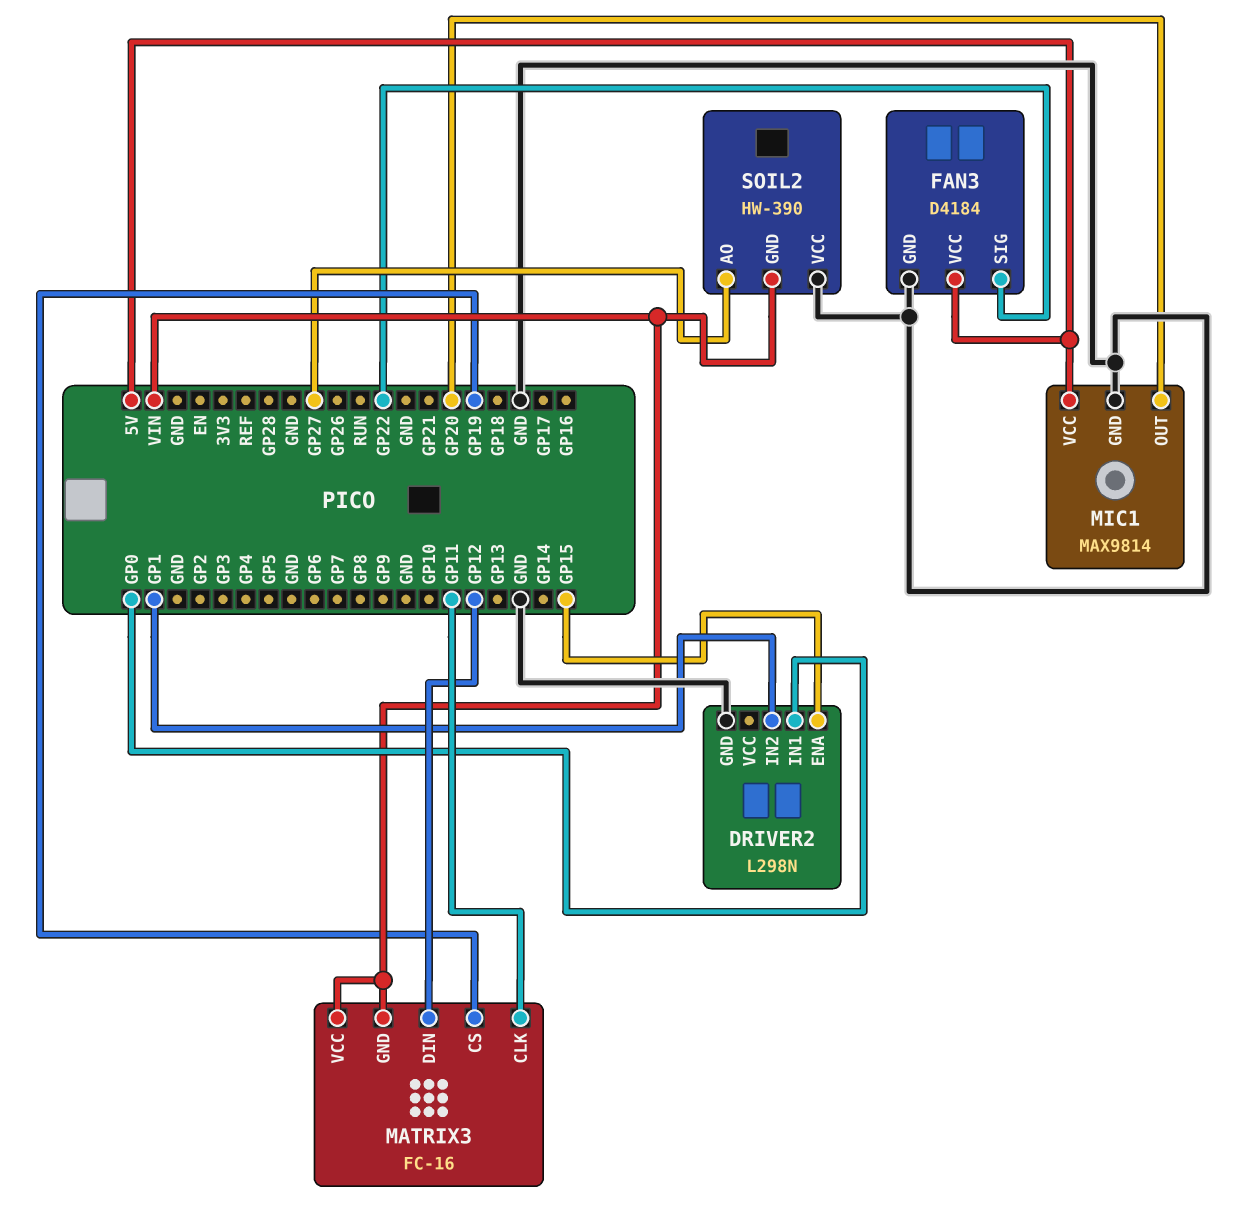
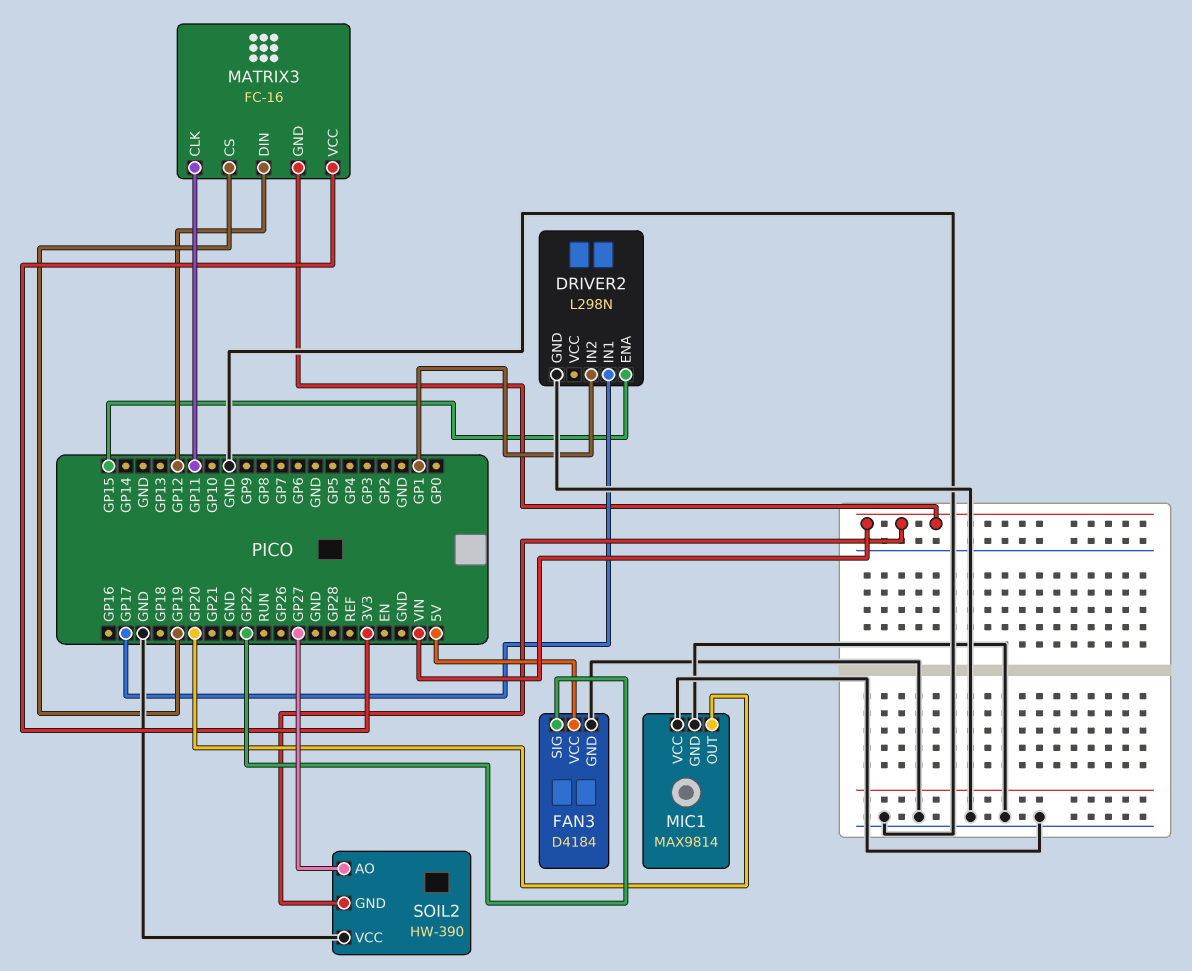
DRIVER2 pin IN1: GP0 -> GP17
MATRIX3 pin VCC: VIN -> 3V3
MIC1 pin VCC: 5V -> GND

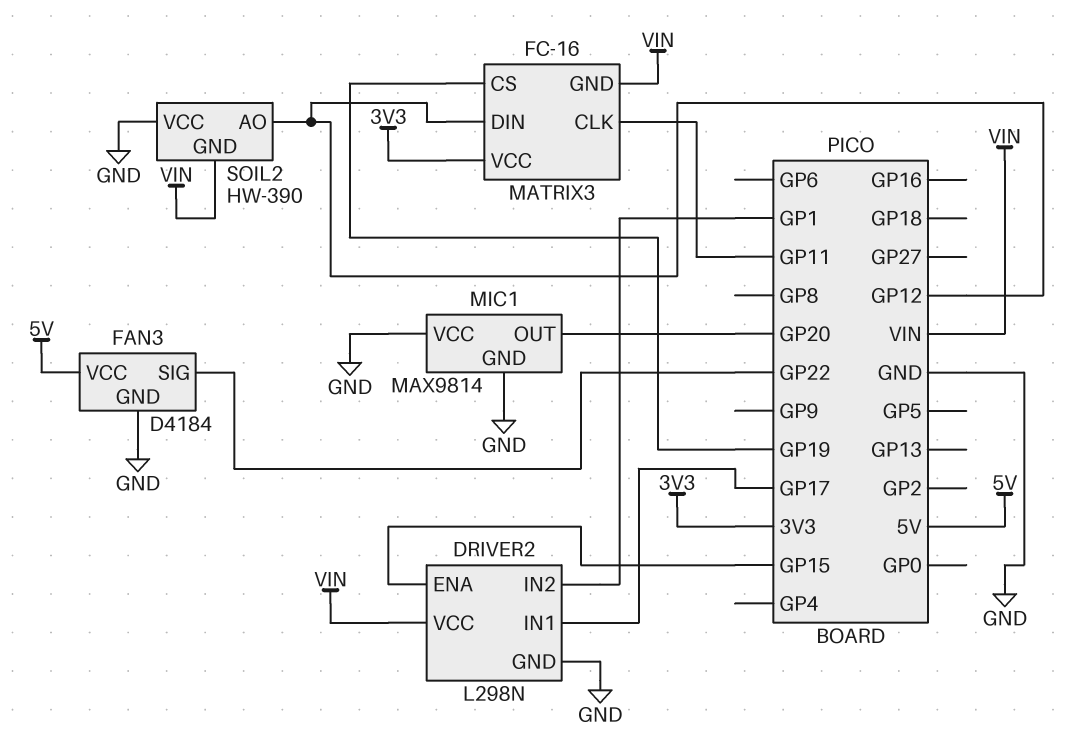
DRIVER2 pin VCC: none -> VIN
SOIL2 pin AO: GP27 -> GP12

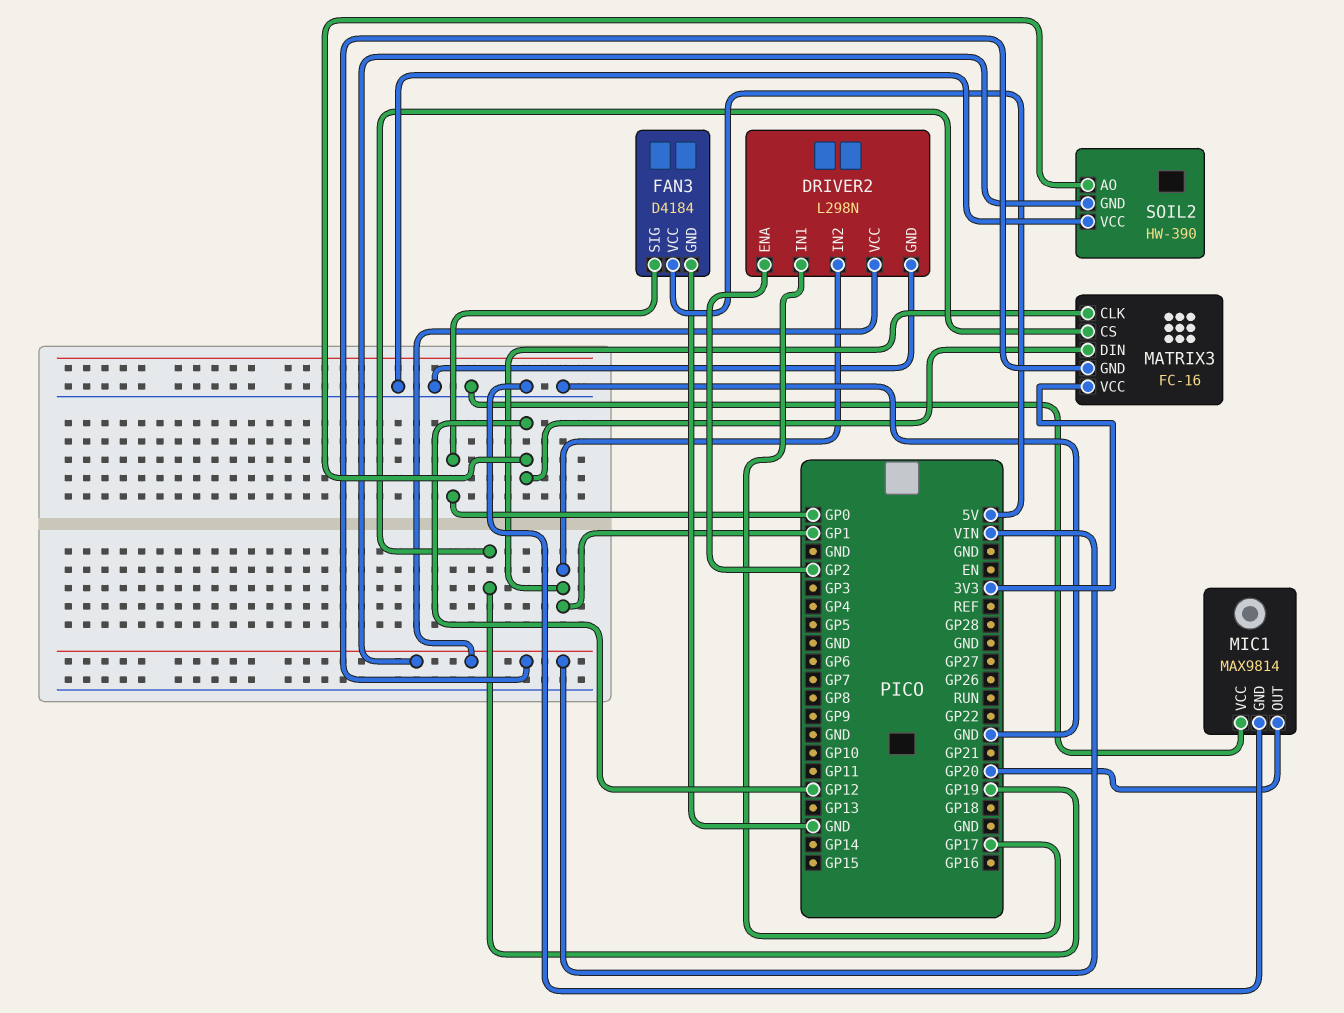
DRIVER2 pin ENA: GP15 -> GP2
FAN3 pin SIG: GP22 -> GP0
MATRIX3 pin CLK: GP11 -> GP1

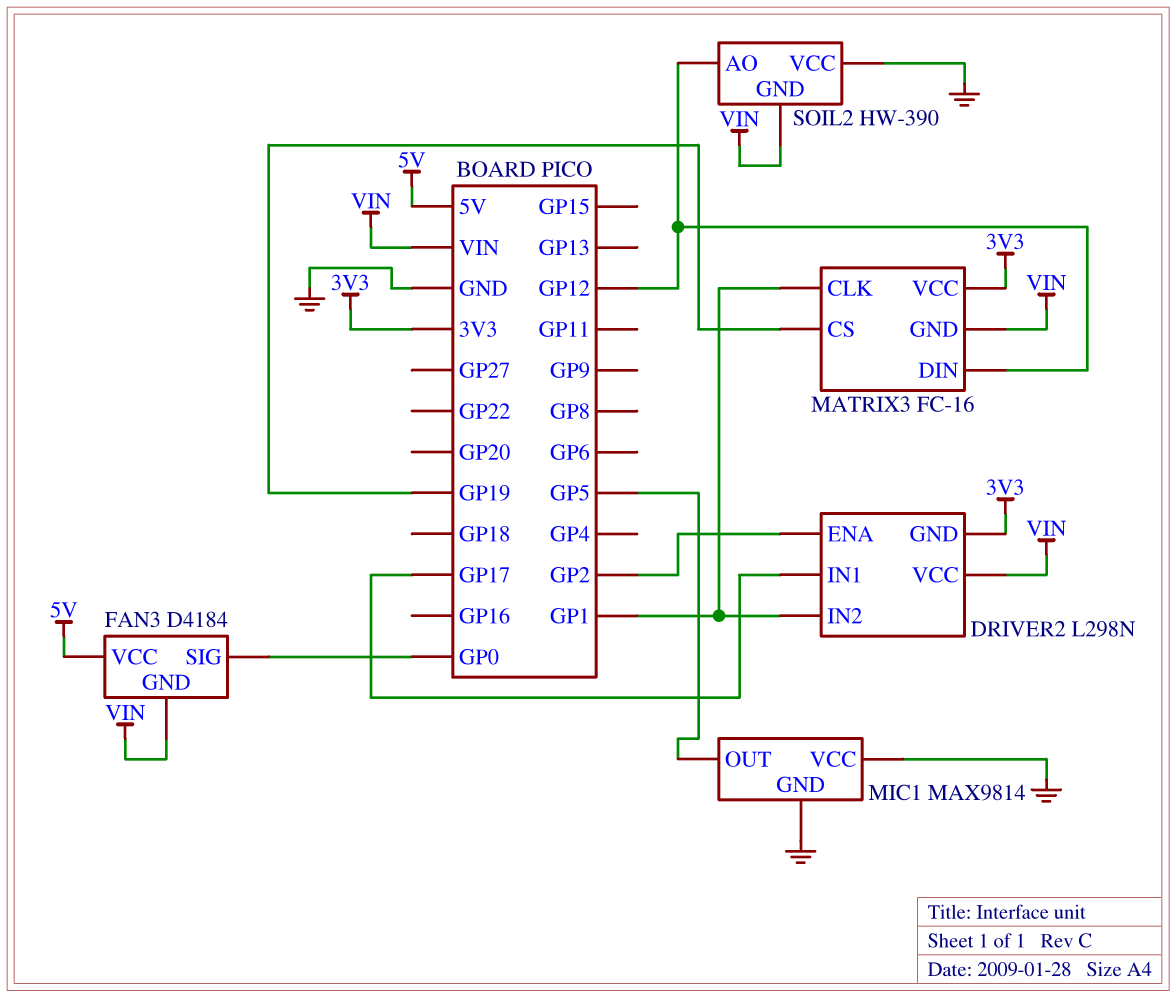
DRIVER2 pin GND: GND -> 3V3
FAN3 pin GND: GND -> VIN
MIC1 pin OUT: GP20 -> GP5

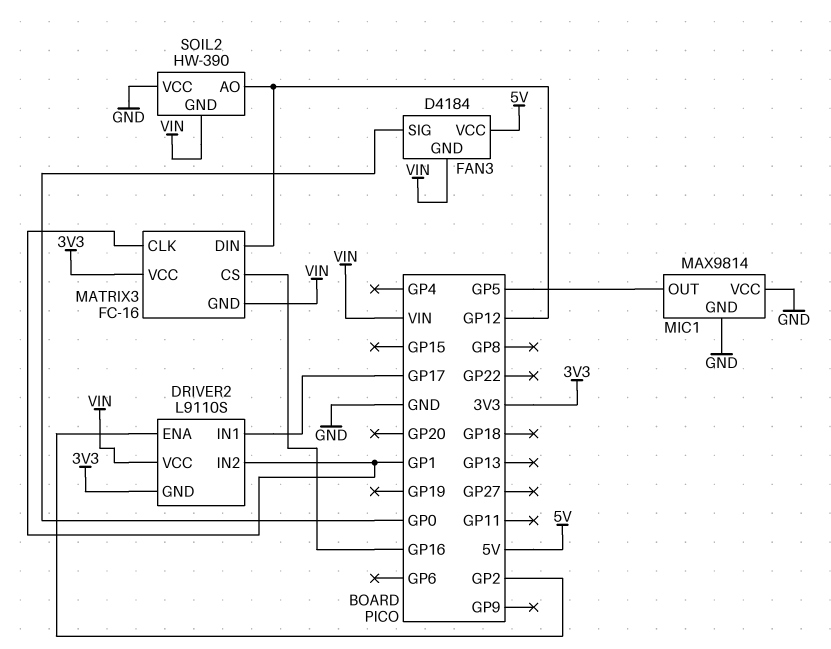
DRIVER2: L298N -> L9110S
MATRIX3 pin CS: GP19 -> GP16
...
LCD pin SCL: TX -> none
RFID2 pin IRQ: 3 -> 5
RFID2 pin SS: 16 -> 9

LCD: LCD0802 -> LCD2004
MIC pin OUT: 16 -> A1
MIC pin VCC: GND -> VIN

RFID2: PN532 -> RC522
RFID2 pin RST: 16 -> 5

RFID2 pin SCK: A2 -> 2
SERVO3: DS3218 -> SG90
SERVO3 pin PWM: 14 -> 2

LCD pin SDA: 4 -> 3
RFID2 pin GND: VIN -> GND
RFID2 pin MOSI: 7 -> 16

- **Exercise description**: Could you retype exactly the lines above, starting at the line that contains "LCD pin SCL: TX -> none" and ending at the line that contains "RFID2 pin MOSI: 7 -> 16", and nothing more?

- **Written solution**:
LCD pin SCL: TX -> none
RFID2 pin IRQ: 3 -> 5
RFID2 pin SS: 16 -> 9

LCD: LCD0802 -> LCD2004
MIC pin OUT: 16 -> A1
MIC pin VCC: GND -> VIN

RFID2: PN532 -> RC522
RFID2 pin RST: 16 -> 5

RFID2 pin SCK: A2 -> 2
SERVO3: DS3218 -> SG90
SERVO3 pin PWM: 14 -> 2

LCD pin SDA: 4 -> 3
RFID2 pin GND: VIN -> GND
RFID2 pin MOSI: 7 -> 16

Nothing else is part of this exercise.